RECORDS FOR THIS EXERCISE
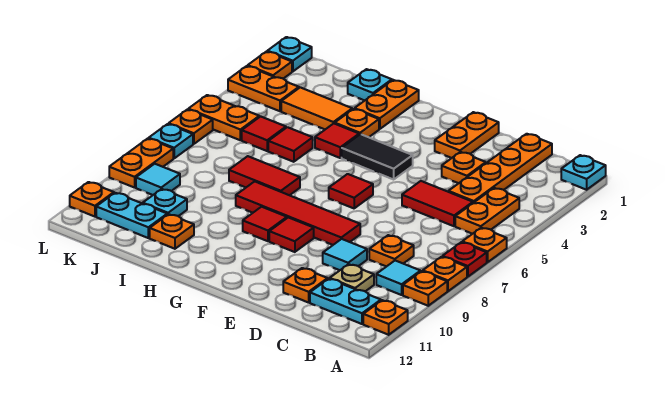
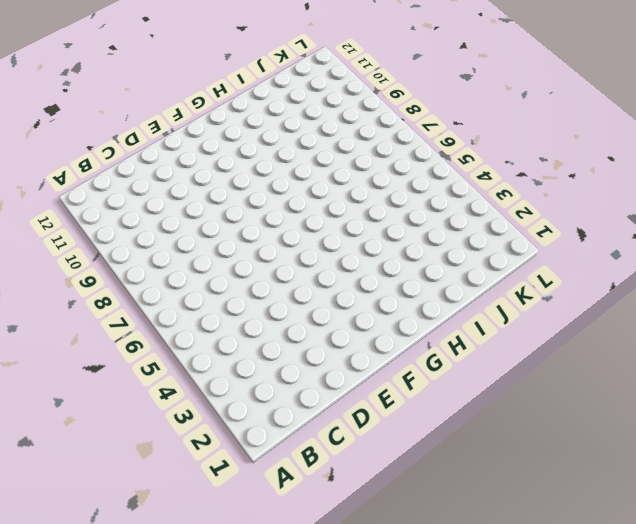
none -> cyan plate A1 level 1
none -> orange plate A6 level 1
none -> red plate A7 level 1
none -> orange plate A8 level 1

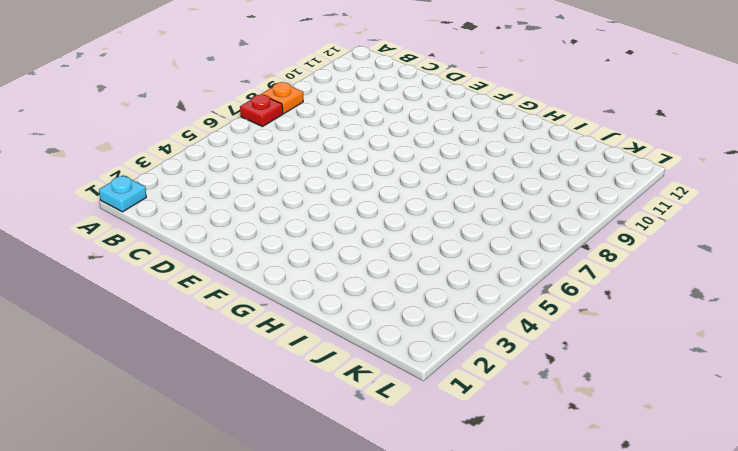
none -> orange plate A6 level 1
none -> orange plate A9 level 1
none -> orange plate A11 level 1
none -> orange plate B4:B5 level 1

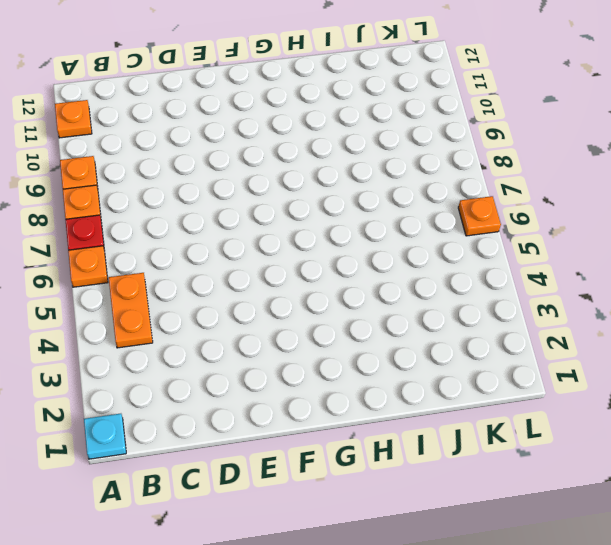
none -> cyan tile B9 level 1
none -> cyan plate B11:C11 level 1
none -> orange plate C1:C4 level 1
none -> red tile C5:D5 level 1

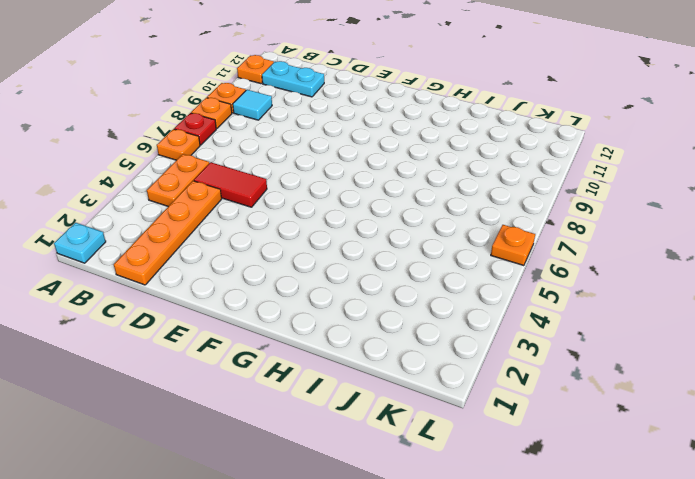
none -> orange plate C8 level 1
none -> tan plate C10 level 1
none -> orange plate D3 level 1
none -> cyan tile D9 level 1

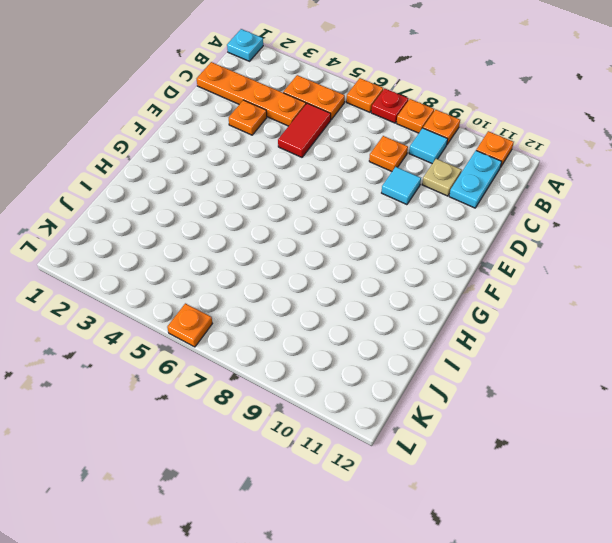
none -> orange plate D11 level 1
none -> orange plate E1:E2 level 1
none -> red tile E8:H8 level 1
none -> black tile F4:G4 level 1

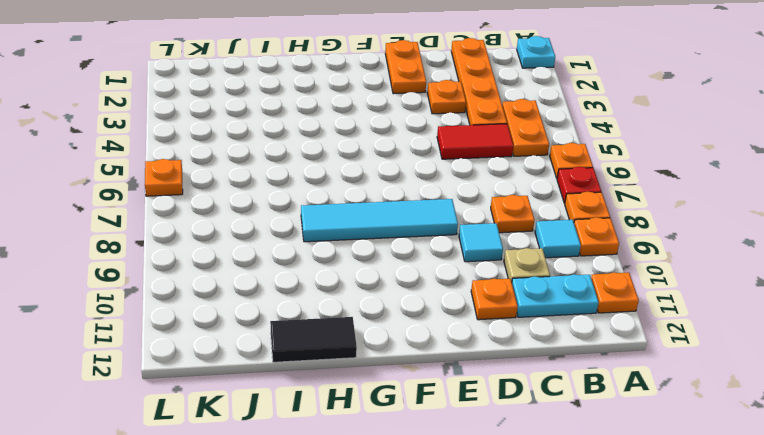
cyan tile E8:H8 level 1 -> red tile E8:H8 level 1
black tile H12:I12 level 1 -> black tile F4:G4 level 1
none -> red tile F6 level 1
none -> red tile F9 level 1
none -> red tile G9 level 1
none -> orange plate H1:H2 level 1

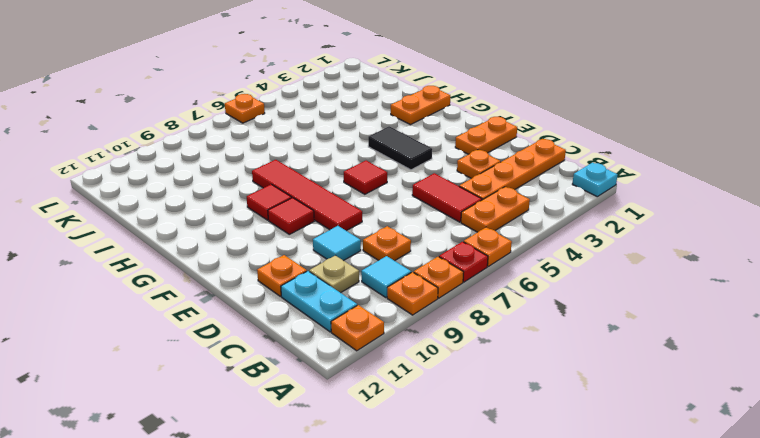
none -> orange plate H3 level 1
none -> red tile H4 level 1
none -> red tile H7:I7 level 1
none -> cyan plate I1 level 1

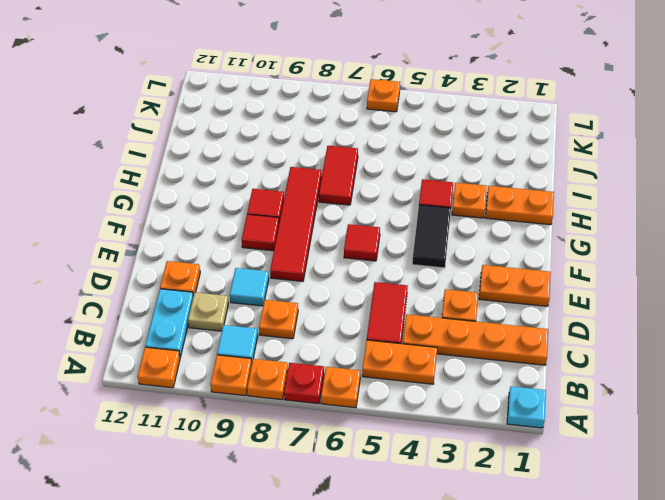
none -> cyan plate I1 level 1
none -> orange tile I3:J3 level 1
none -> red tile I5 level 1
none -> orange plate I11 level 1

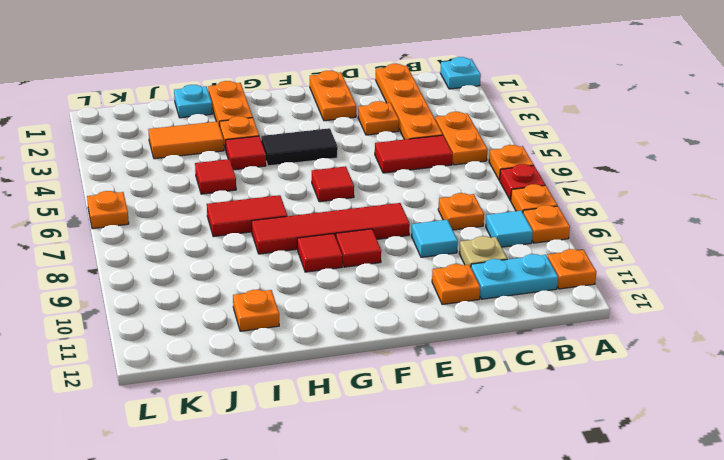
none -> red tile J5 level 1
none -> cyan plate J10 level 1
none -> cyan plate J11:K11 level 1
none -> orange plate K3:L3 level 1

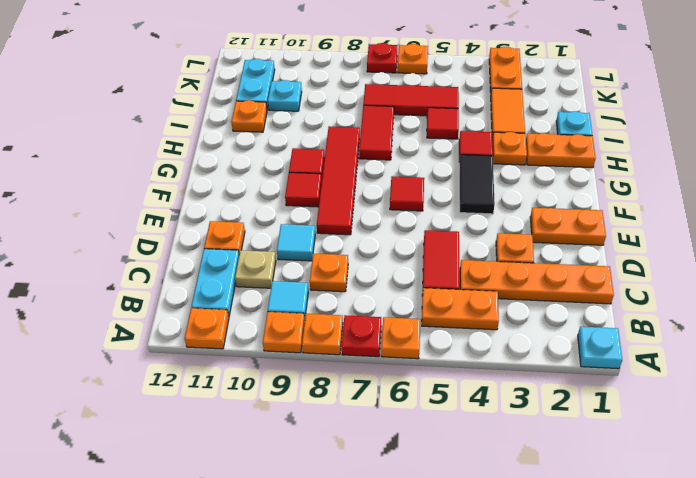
red tile J5:J7 level 1 -> red tile J5 level 1
red plate L7 level 1 -> cyan plate L7 level 1
none -> orange plate K5:L5 level 1
none -> cyan tile K9 level 1
none -> cyan plate L1 level 1
none -> orange plate L2 level 1

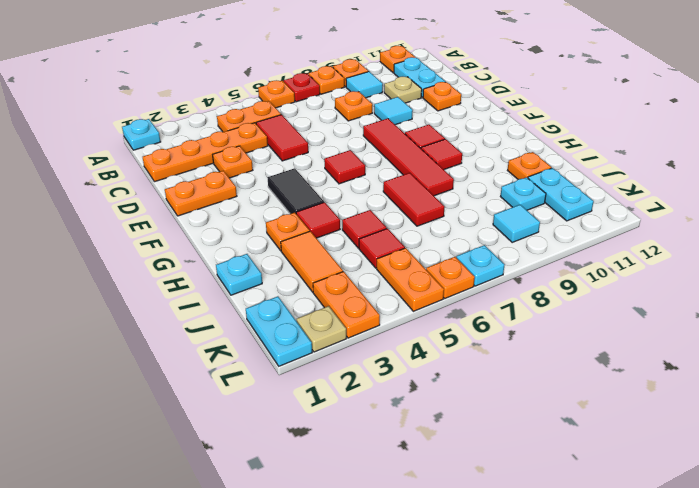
cyan plate K1:L1 level 1 -> cyan plate L1 level 1
tan plate L2 level 1 -> orange plate L2 level 1
none -> orange plate H1:H2 level 1
none -> orange plate L8:L9 level 1
none -> orange plate L11 level 1

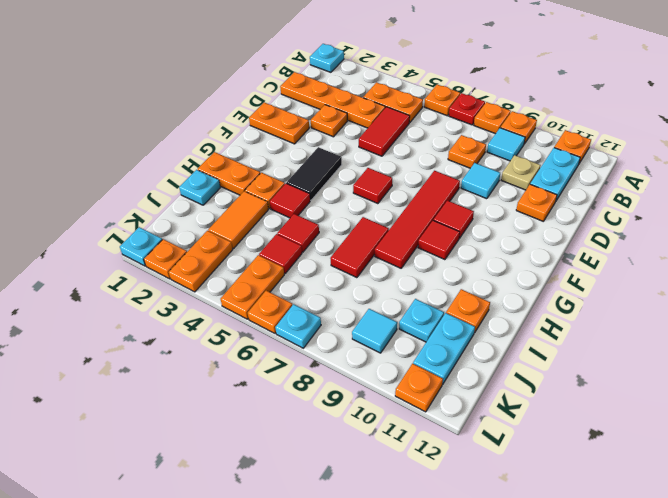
none -> orange plate L8:L9 level 1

WHAT YOU ARE ASKED TO DO
Please copy out each line in the entries that mentions the string "black".

ANSWER TO THE EXERCISE
none -> black tile F4:G4 level 1
black tile H12:I12 level 1 -> black tile F4:G4 level 1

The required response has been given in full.